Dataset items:
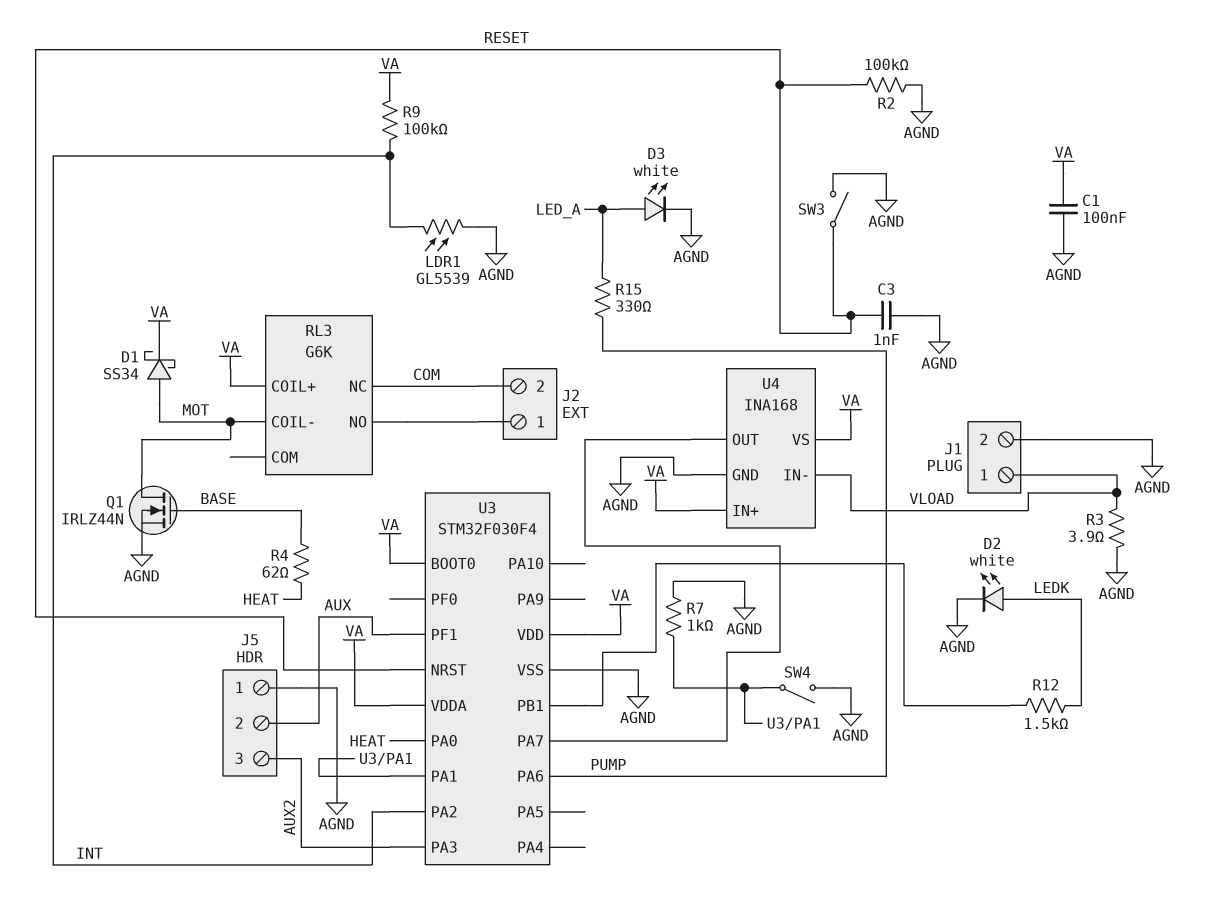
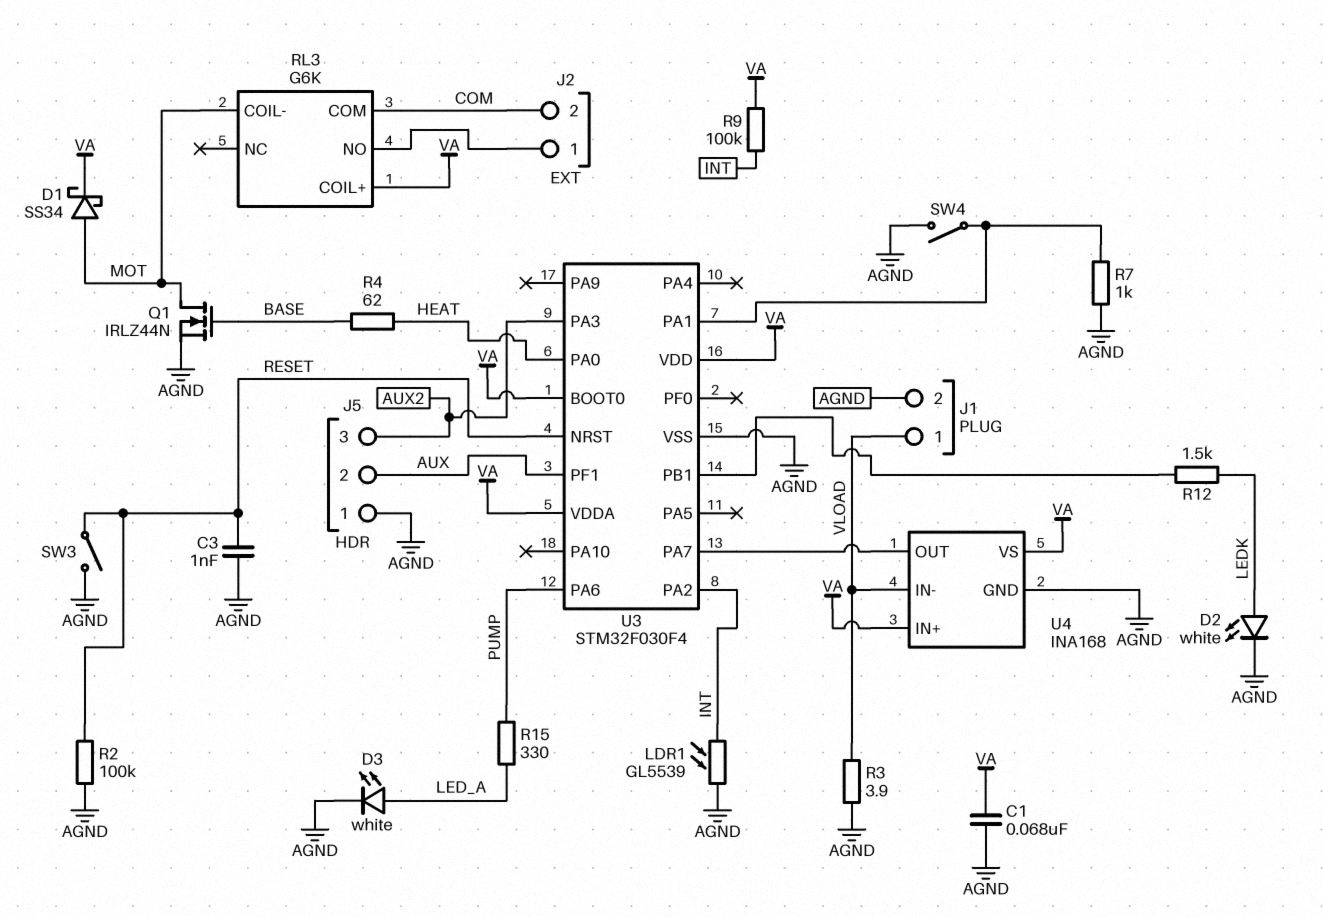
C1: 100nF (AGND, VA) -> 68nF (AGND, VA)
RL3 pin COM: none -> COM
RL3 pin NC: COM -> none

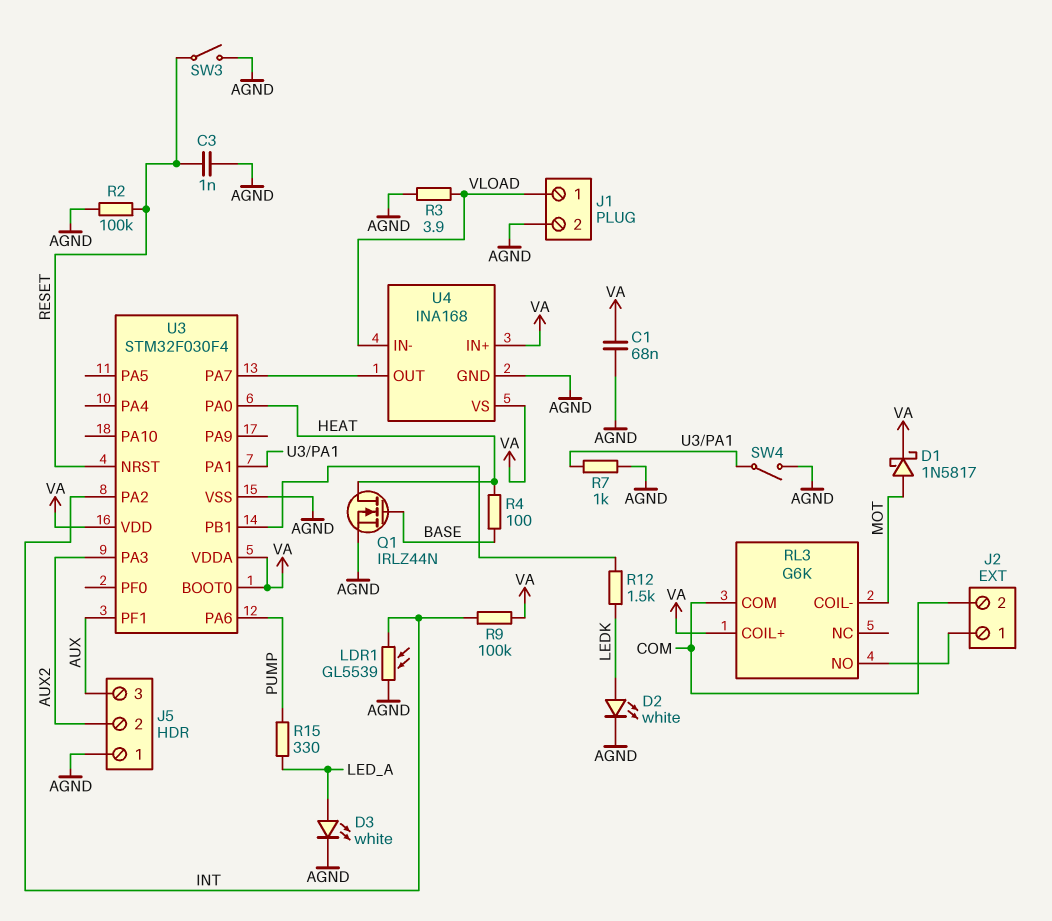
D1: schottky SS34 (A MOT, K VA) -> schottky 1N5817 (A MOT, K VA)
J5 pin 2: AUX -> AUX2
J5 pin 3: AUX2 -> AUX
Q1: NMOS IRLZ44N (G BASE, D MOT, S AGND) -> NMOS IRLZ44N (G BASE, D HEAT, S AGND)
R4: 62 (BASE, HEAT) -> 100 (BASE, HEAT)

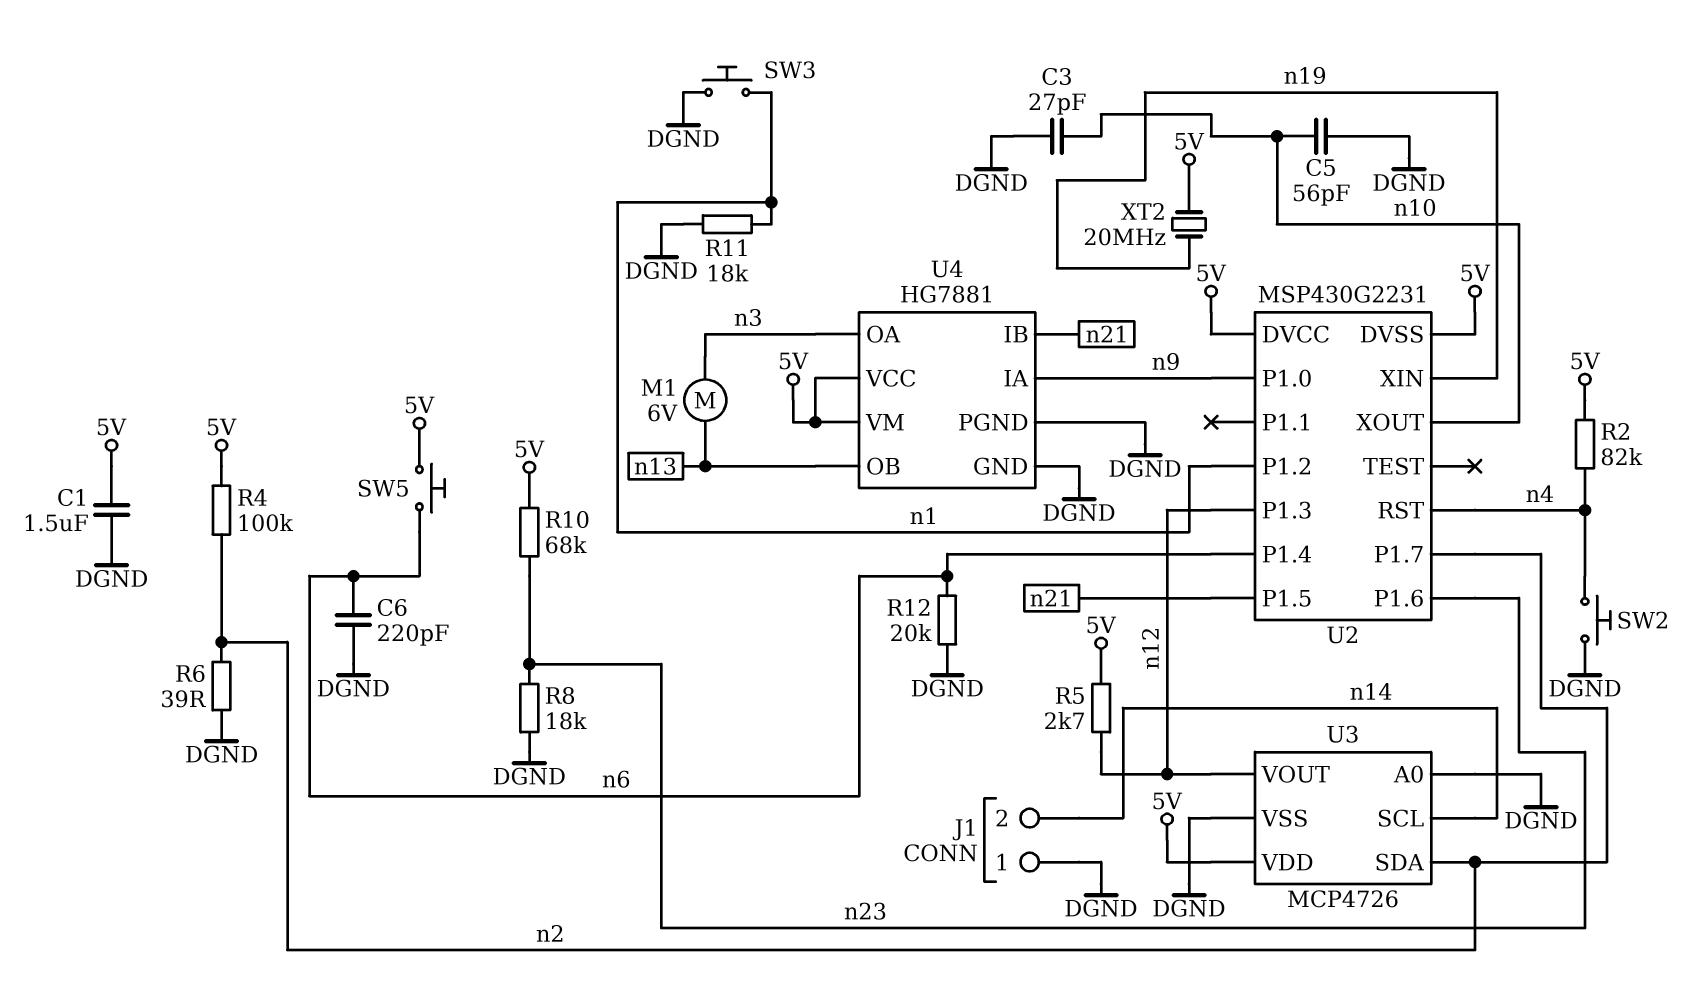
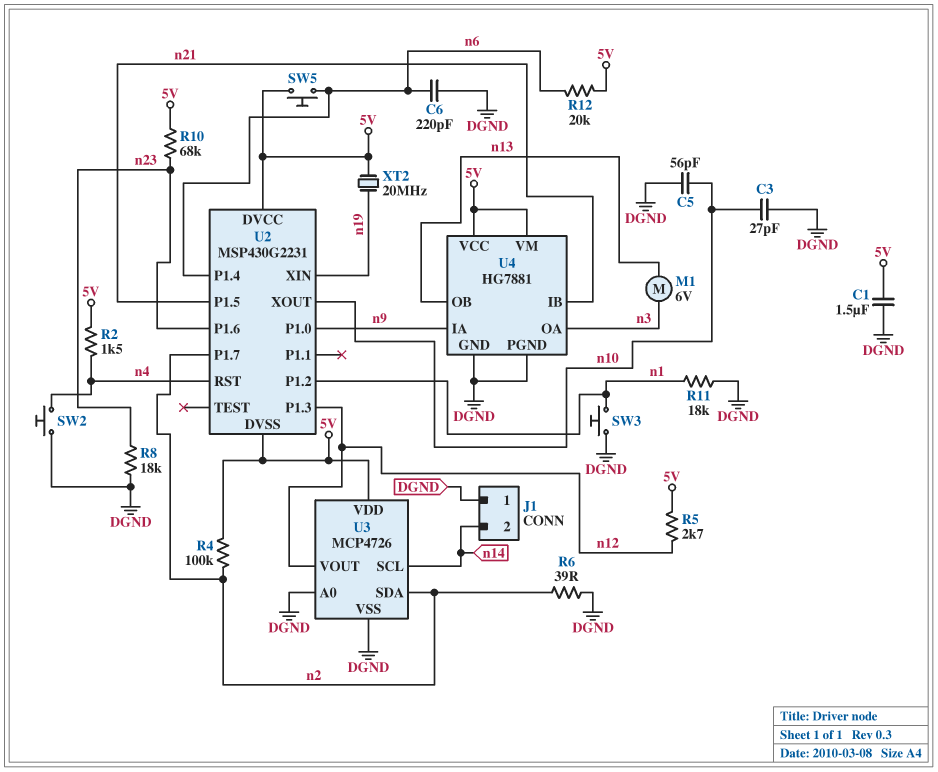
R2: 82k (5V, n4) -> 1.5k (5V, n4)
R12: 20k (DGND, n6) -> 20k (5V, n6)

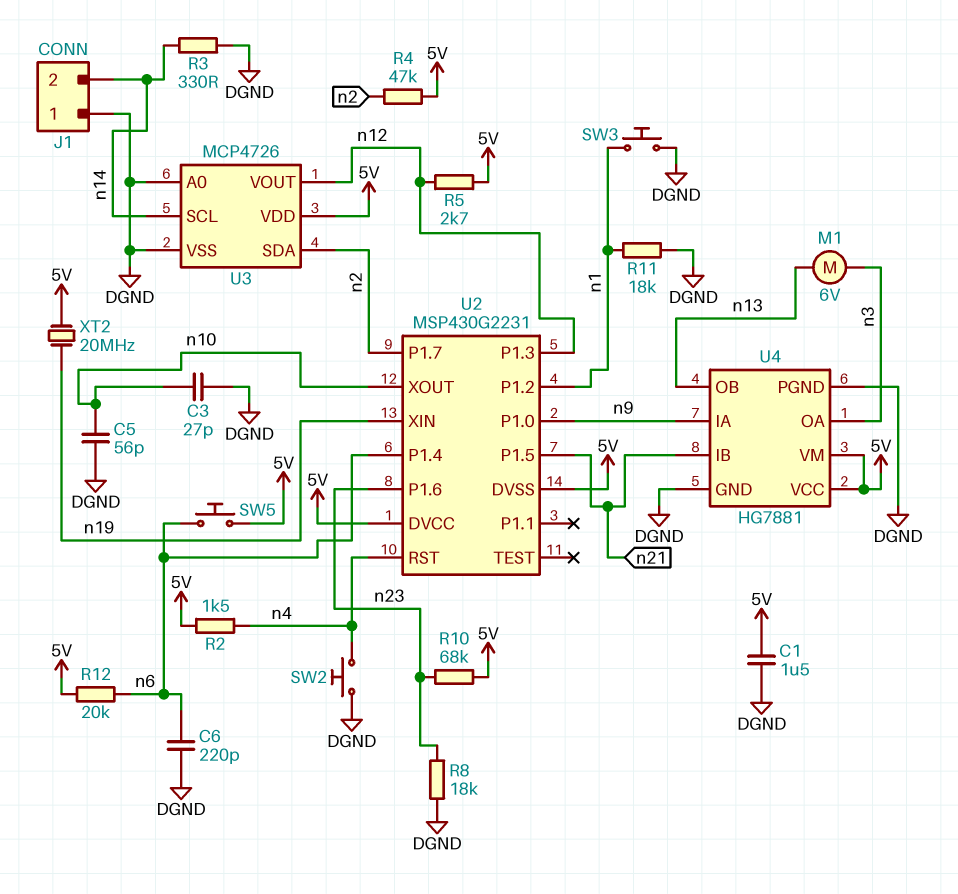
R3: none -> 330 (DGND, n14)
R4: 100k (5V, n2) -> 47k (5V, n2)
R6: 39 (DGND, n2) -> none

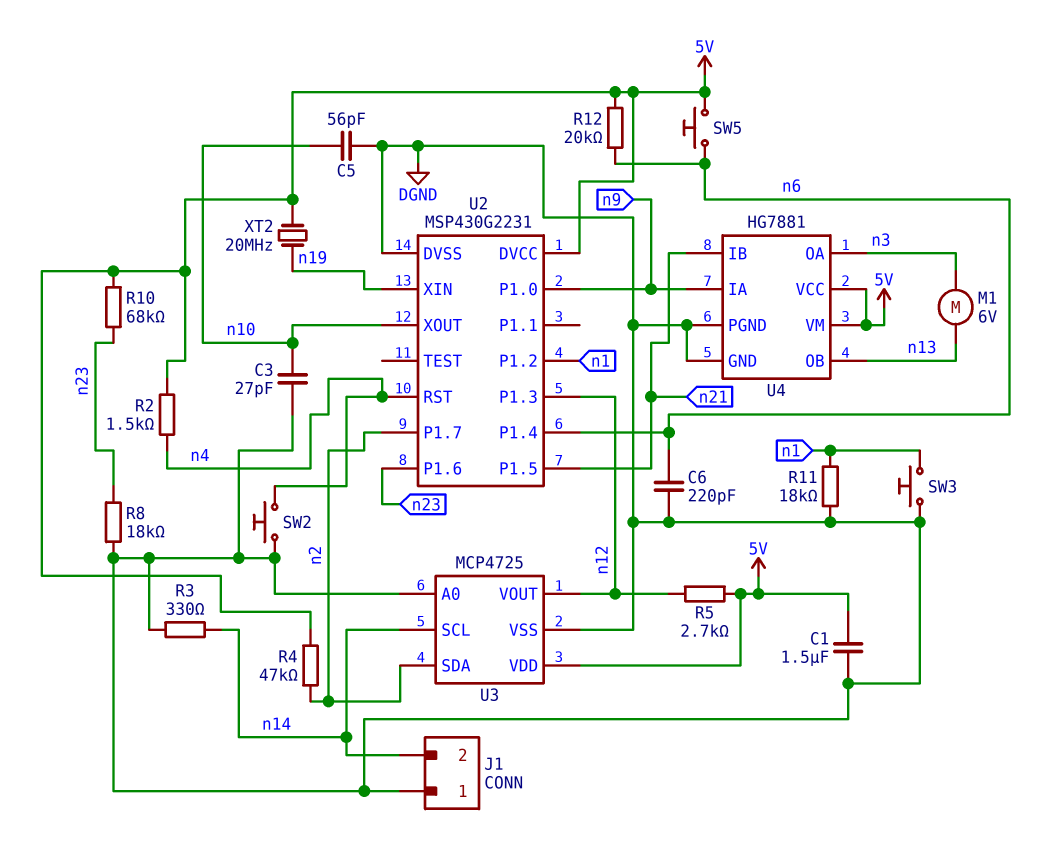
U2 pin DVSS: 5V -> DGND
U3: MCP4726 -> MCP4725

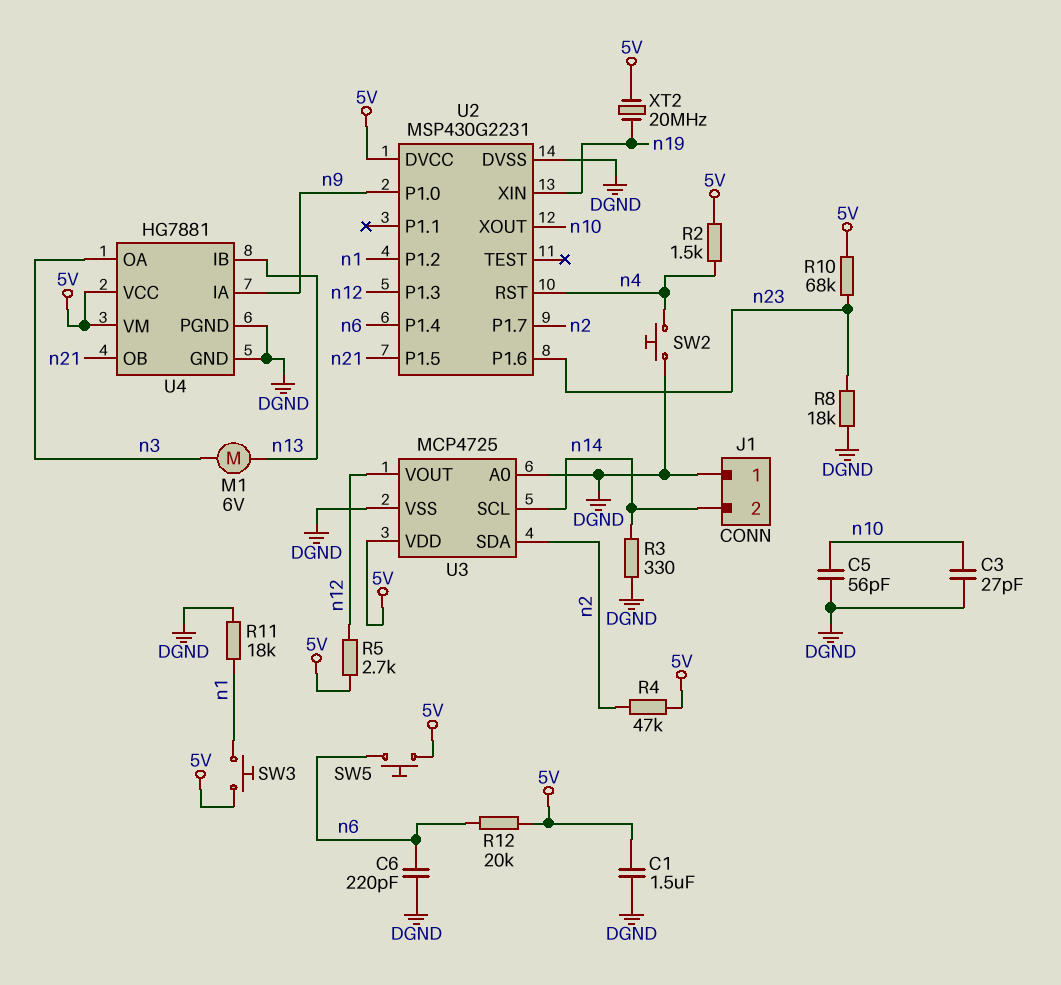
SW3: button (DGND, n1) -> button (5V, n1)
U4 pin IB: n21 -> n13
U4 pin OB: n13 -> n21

* _Exercise objective_: Lines in the records above that contain the word "HEAT" need to be counted; the reply is that number and nothing else.

* _Answer to this exercise_: 2